Exercise description: Report how many lines of the listing include the word "AGND"; nothing else should be written.

Study material:
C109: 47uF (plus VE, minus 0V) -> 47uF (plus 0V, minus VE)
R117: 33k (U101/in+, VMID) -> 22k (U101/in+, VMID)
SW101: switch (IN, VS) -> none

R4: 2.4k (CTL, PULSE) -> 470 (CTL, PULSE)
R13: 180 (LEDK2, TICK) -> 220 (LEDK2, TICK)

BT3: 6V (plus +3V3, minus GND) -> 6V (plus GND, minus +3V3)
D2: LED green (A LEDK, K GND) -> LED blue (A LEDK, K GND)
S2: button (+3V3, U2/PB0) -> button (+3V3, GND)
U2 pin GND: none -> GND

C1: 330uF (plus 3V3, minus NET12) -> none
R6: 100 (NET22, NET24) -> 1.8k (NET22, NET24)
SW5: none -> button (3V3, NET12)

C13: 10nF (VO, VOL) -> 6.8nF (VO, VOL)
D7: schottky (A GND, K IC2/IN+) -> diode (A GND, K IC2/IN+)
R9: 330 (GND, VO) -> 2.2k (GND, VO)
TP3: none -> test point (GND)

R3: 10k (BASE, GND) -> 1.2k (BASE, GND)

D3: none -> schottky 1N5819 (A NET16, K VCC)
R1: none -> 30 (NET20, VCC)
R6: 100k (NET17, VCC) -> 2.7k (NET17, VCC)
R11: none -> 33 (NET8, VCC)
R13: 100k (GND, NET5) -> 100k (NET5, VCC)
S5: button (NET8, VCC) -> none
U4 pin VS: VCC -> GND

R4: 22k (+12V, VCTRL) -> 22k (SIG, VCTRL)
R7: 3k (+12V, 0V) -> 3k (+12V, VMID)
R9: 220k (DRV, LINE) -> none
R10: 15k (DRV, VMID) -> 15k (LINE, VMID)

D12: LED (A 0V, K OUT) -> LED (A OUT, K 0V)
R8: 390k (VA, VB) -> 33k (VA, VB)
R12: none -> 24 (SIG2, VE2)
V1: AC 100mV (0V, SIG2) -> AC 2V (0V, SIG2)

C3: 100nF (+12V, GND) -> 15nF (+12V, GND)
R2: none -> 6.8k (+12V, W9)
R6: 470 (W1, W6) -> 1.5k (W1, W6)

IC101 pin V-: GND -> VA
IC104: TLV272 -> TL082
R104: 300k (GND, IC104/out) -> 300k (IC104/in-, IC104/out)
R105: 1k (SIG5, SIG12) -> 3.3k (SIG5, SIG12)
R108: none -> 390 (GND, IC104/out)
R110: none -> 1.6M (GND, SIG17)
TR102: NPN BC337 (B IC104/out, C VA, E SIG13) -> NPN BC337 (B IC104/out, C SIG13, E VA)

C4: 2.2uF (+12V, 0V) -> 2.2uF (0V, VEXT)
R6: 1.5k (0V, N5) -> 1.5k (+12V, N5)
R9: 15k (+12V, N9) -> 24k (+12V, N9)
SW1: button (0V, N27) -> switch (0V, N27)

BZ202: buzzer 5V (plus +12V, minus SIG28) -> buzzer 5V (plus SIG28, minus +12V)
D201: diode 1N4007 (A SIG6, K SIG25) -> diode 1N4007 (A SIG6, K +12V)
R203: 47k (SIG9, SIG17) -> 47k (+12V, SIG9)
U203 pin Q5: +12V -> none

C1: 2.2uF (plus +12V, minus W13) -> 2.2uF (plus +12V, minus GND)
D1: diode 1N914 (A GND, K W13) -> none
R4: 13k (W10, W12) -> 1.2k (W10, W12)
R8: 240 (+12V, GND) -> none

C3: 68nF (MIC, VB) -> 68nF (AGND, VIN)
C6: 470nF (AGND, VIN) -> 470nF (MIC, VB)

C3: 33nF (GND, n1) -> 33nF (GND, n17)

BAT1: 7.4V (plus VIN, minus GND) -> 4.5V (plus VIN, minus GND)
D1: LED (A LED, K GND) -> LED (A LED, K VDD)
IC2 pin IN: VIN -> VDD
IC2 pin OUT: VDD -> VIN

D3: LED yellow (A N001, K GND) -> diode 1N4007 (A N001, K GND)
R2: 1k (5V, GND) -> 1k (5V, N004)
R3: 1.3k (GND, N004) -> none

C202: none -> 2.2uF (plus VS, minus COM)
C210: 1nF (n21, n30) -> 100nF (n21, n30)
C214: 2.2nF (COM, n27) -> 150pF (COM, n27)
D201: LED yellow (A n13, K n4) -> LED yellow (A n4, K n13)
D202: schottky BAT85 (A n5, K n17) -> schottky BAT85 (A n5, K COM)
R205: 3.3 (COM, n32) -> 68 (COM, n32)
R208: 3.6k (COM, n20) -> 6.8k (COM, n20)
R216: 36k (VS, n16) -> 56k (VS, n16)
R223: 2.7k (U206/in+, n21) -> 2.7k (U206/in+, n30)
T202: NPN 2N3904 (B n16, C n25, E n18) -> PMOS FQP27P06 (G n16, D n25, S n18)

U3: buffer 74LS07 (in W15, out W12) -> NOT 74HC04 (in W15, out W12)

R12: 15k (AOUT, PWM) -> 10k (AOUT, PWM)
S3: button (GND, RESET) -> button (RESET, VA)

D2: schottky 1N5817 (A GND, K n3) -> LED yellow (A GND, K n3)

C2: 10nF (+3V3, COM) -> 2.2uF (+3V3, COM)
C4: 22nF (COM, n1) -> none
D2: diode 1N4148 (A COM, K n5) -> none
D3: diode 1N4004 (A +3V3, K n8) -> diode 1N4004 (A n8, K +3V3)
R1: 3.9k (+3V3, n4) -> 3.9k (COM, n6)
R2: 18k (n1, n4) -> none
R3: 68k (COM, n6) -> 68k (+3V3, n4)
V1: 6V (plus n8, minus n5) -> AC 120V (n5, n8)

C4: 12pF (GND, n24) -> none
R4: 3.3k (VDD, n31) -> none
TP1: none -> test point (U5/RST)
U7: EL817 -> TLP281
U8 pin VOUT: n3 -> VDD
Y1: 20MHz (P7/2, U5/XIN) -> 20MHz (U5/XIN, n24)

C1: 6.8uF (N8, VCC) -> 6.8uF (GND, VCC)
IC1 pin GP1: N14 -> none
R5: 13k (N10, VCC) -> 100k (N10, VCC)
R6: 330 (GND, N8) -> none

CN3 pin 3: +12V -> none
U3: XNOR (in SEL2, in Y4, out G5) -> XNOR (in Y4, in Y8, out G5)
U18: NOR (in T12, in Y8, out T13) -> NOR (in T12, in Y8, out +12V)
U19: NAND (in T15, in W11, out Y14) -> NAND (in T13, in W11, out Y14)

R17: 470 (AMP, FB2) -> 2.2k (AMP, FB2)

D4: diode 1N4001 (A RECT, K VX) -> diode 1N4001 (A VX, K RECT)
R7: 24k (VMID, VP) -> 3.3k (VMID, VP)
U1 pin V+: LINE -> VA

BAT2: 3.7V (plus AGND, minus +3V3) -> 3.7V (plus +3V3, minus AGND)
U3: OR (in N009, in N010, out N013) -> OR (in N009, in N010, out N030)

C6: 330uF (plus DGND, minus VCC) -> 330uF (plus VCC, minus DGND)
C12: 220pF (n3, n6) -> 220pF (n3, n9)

Task answer: 3